A single number is required: the count of lines in the following entries that include the word "cone".

(Spatial reasoning data)
####
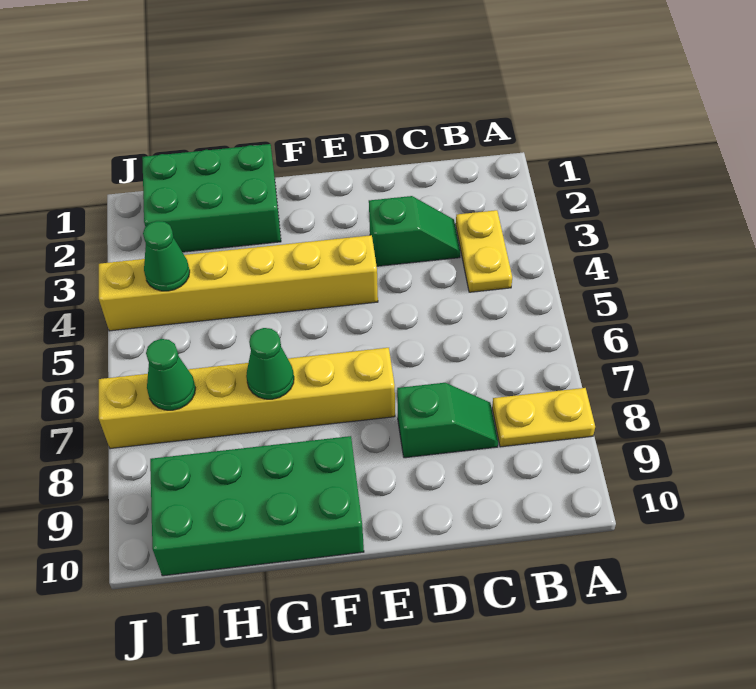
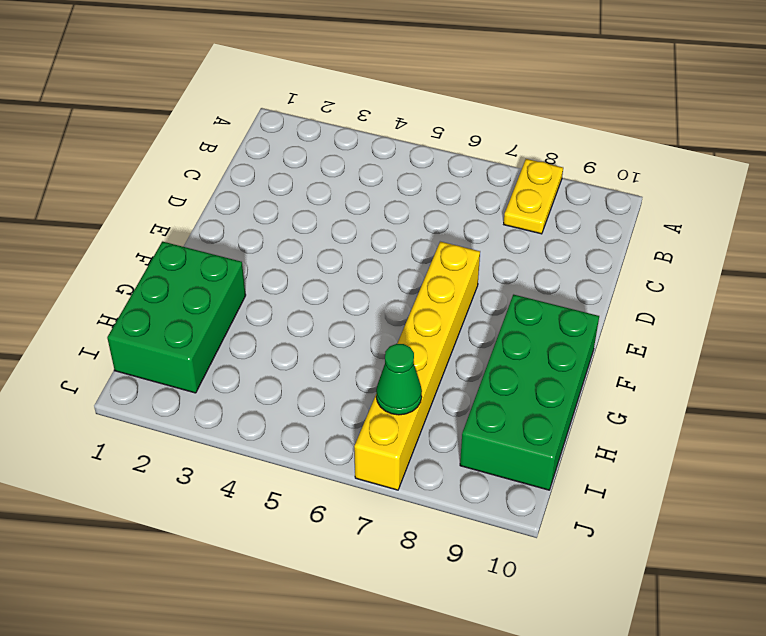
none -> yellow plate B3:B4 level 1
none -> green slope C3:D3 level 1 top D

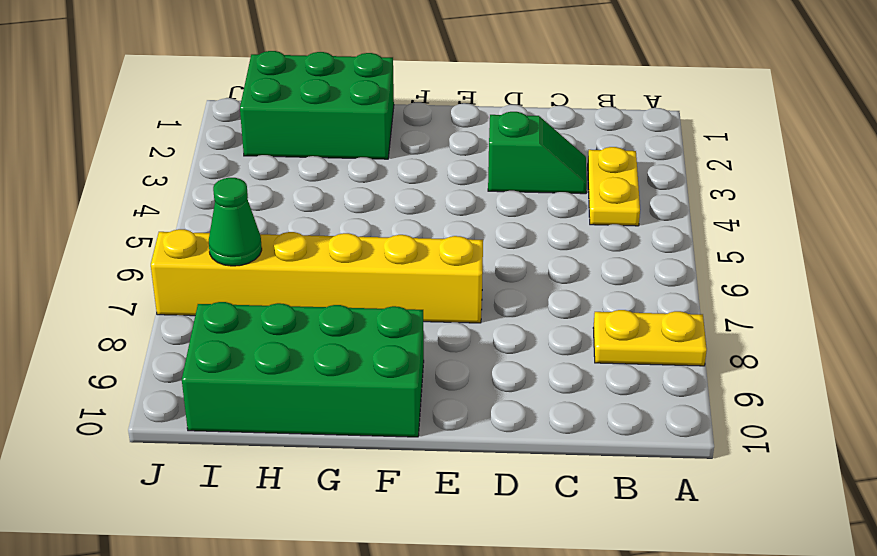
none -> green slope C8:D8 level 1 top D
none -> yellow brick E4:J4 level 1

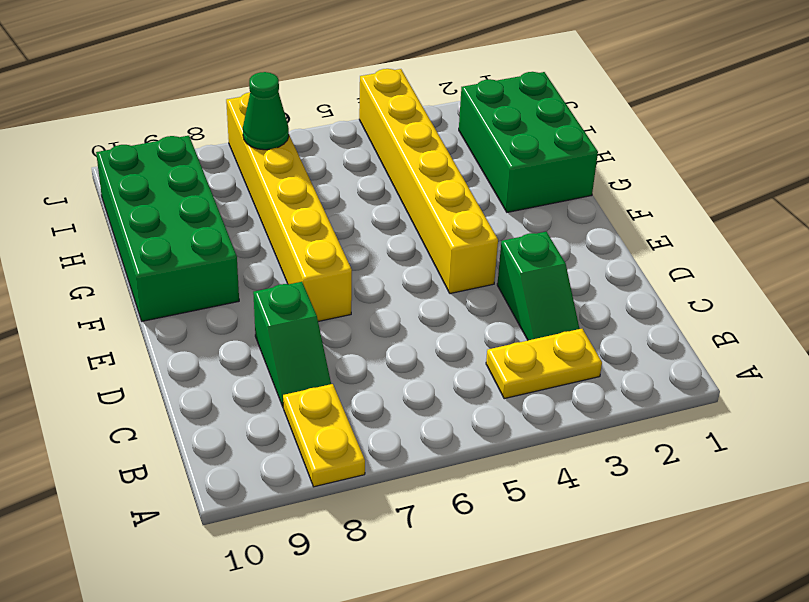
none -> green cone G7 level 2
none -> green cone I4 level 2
####
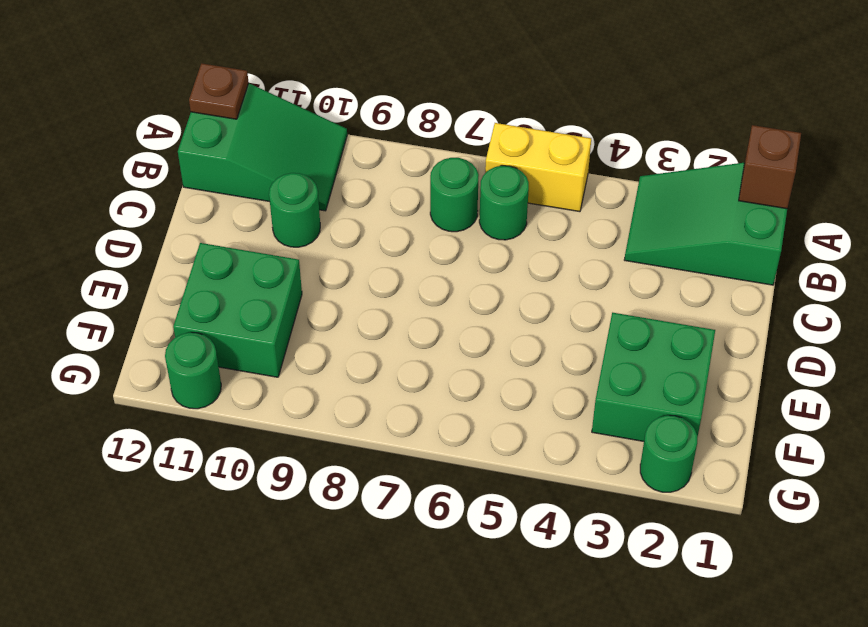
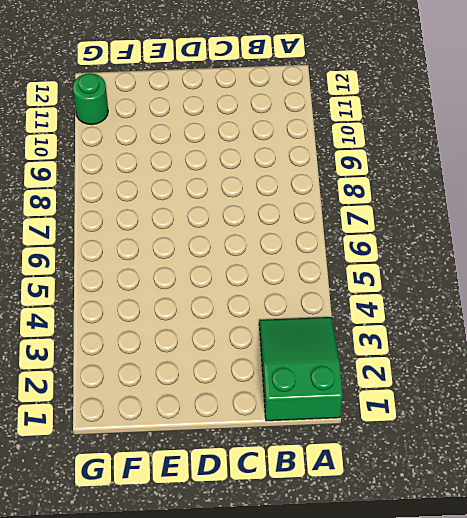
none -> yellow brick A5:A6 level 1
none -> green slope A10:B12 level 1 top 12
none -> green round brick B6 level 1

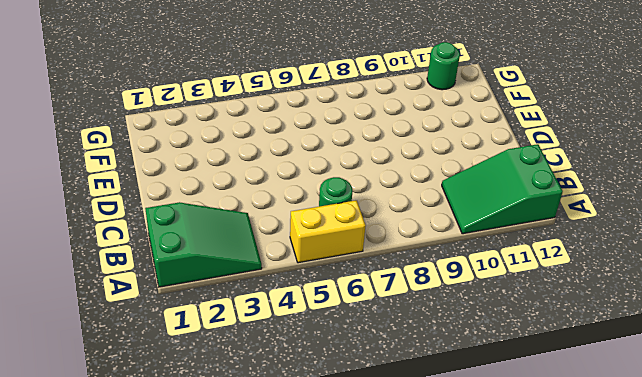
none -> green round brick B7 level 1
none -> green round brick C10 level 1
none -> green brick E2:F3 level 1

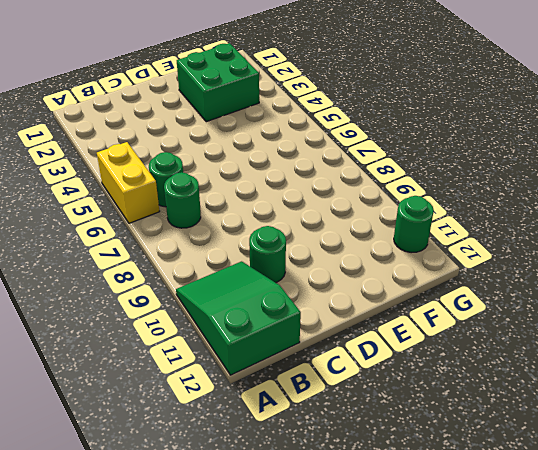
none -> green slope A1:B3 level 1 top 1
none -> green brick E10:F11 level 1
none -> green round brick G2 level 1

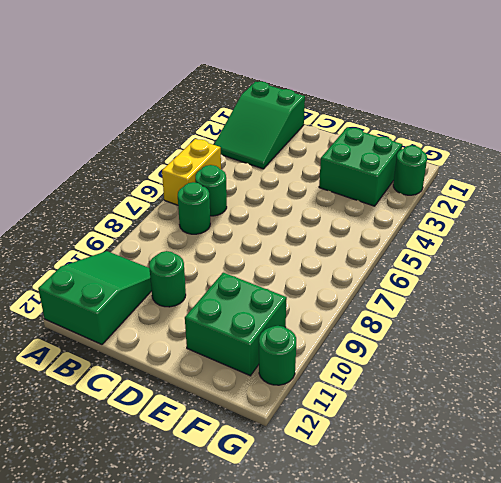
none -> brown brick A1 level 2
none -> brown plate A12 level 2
####
Answer space — 2